▶ [Given material]
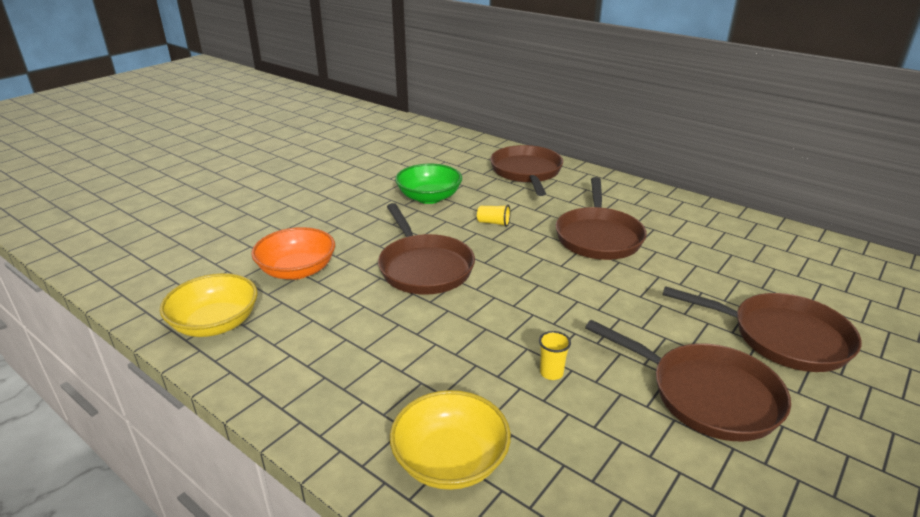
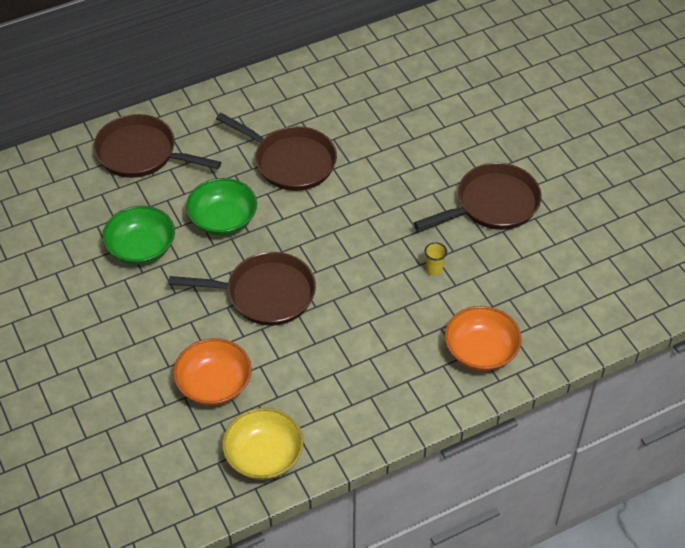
camera: 65 degrees left, 20 degrees up
(450, 460) = (481, 351): yellow bowl -> orange bowl
(493, 223) = (223, 219): yellow cup -> green bowl
(782, 337) = (465, 135): brown pan -> none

▶ [Exercise description]
Pictures are to be dropped, and the remaining data set down exactly.

▶ [Response area]
camera: 65 degrees left, 20 degrees up
(450, 460) = (481, 351): yellow bowl -> orange bowl
(493, 223) = (223, 219): yellow cup -> green bowl
(782, 337) = (465, 135): brown pan -> none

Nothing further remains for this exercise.